EXERCISE PROMPT - Determine how many lines of the data below contain "grey", then give only that number.

DATA -
Segment Open

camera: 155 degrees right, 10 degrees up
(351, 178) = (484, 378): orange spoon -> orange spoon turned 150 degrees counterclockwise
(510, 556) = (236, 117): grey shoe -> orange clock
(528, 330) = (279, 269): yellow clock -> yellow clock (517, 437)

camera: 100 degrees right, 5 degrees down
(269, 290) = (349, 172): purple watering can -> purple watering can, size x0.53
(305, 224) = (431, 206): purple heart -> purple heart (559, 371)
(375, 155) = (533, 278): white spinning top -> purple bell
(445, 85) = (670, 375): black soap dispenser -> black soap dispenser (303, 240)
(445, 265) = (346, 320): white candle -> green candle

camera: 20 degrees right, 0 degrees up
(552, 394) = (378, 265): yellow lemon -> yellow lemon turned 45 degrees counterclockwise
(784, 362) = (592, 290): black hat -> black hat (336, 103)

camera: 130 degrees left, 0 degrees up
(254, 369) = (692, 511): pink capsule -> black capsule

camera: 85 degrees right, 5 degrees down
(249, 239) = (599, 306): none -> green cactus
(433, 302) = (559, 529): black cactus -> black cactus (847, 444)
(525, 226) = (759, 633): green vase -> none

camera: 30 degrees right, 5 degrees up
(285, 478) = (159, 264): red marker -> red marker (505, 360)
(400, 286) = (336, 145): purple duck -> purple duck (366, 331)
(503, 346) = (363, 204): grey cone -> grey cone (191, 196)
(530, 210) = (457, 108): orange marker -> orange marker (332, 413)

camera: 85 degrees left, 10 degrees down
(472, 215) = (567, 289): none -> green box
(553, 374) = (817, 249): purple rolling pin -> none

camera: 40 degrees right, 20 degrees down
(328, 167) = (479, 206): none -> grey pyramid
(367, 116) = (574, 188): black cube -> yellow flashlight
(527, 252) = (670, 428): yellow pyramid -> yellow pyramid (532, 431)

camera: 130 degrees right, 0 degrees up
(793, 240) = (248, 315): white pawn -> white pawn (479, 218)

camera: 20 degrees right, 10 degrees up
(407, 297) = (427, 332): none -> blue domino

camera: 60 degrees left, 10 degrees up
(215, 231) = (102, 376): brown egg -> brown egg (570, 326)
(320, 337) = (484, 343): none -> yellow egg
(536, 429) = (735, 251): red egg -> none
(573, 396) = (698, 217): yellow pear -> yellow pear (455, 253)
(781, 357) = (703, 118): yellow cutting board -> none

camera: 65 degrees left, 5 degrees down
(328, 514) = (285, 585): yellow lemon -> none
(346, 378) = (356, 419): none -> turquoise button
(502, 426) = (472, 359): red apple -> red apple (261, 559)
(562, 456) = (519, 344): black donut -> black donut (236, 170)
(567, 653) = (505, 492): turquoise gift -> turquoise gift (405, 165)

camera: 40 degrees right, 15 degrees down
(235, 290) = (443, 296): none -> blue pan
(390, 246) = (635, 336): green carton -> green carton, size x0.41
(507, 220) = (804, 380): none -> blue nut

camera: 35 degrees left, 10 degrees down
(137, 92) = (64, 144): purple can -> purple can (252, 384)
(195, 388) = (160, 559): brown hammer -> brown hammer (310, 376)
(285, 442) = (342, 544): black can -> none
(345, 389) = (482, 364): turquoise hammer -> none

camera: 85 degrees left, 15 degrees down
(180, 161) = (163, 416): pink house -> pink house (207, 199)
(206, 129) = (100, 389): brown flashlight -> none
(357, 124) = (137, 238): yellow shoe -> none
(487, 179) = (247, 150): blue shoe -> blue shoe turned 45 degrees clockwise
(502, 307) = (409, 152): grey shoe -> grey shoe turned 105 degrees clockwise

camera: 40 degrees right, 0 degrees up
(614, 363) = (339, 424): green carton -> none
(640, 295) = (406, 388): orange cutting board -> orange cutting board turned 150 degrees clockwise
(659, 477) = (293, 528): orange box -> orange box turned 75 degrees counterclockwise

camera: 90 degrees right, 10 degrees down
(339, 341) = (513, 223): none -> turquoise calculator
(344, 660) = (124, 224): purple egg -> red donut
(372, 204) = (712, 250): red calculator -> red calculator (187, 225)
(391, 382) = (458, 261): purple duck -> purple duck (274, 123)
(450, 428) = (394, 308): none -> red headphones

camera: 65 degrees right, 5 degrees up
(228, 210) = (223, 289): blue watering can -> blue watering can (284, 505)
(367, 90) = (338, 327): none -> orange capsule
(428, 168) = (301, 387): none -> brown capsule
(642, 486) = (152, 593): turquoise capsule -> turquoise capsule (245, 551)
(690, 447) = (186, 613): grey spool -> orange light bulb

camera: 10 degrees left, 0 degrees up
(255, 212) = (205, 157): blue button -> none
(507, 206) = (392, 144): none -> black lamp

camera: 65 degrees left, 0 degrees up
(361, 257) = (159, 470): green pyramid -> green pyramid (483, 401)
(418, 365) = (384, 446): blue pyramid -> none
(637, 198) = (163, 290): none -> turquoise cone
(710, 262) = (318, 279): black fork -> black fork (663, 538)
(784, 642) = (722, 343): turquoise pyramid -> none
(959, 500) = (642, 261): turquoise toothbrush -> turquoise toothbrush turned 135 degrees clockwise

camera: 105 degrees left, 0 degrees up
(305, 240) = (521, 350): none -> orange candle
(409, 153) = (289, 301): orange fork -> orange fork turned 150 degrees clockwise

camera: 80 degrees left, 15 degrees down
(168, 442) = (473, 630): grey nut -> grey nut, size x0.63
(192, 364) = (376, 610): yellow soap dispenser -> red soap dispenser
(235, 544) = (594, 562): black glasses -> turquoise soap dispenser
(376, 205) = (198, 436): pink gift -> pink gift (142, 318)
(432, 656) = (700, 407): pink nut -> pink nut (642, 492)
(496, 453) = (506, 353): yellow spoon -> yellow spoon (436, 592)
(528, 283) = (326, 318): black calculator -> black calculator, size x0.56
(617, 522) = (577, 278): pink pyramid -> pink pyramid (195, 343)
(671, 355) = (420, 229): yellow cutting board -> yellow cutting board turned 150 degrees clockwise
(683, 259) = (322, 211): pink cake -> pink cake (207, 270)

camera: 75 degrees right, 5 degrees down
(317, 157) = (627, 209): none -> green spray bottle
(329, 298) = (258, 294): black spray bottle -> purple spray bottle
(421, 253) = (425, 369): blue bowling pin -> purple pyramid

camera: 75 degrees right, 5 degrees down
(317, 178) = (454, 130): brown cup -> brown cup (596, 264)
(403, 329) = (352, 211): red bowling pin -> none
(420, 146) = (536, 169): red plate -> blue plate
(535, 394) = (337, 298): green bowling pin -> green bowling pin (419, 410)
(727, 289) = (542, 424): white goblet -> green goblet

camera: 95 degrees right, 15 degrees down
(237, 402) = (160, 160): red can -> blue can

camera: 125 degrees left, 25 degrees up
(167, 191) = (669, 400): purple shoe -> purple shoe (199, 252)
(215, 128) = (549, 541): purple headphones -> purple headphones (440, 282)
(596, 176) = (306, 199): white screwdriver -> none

Segment Closed

ANSWER FOR THE TASK - 6